**DATA SHOWN:**

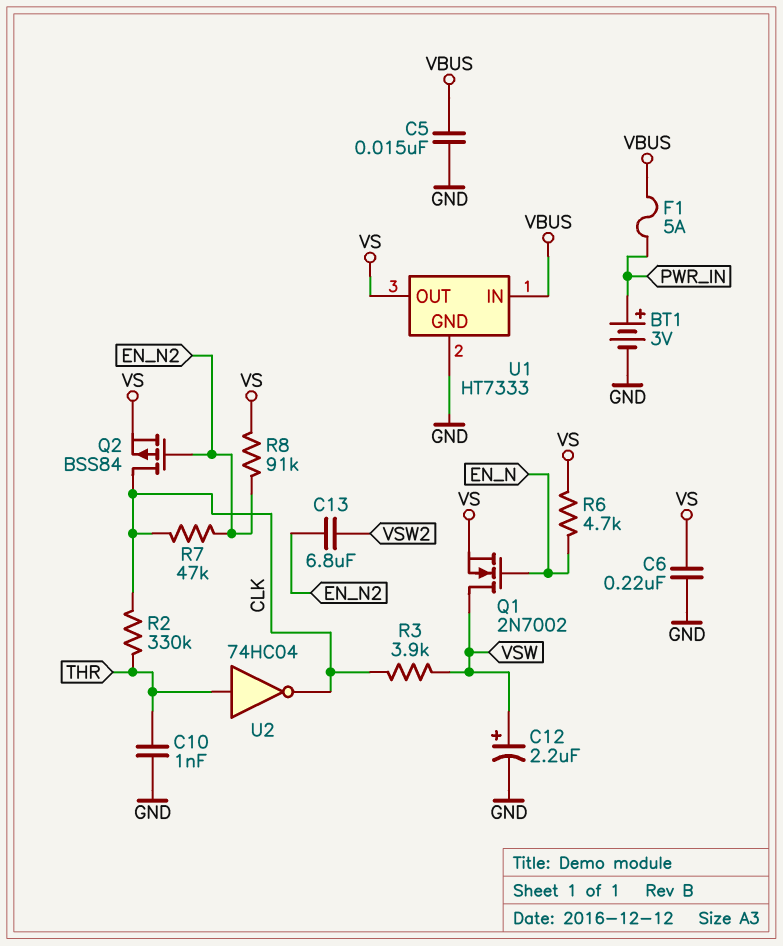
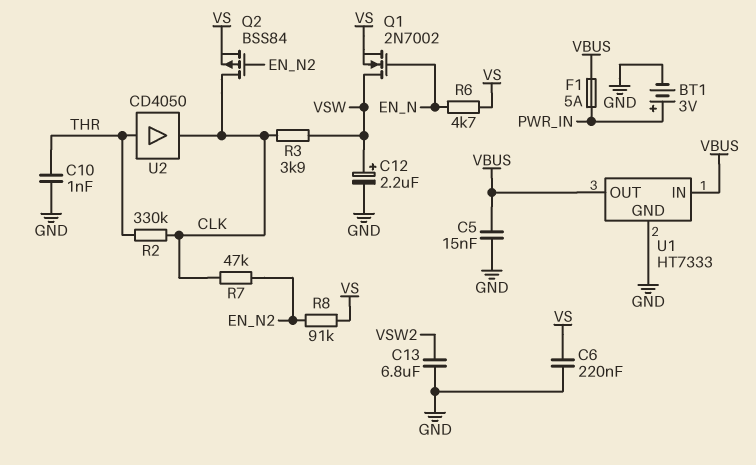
C13: 6.8uF (EN_N2, VSW2) -> 6.8uF (GND, VSW2)
U1 pin OUT: VS -> VBUS
U2: NOT 74HC04 (in THR, out CLK) -> buffer CD4050 (in THR, out CLK)

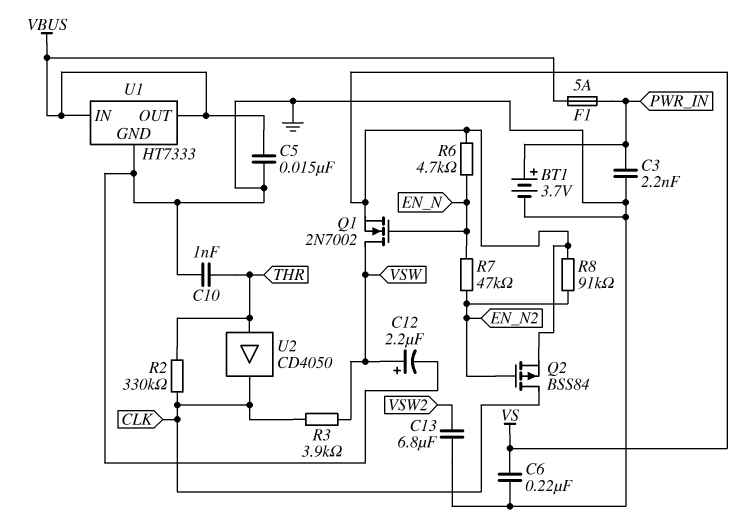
BT1: 3V (plus PWR_IN, minus GND) -> 3.7V (plus PWR_IN, minus GND)
C3: none -> 2.2nF (GND, PWR_IN)
R7: 47k (CLK, EN_N2) -> 47k (EN_N, EN_N2)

**EXERCISE AIM:** From the line with "C3: none -> 2.2nF (GND, PWR_IN)" to the final line of the data above, please reproduce every line exactly and add nothing.

**RESPONSE TO THIS EXERCISE:**
C3: none -> 2.2nF (GND, PWR_IN)
R7: 47k (CLK, EN_N2) -> 47k (EN_N, EN_N2)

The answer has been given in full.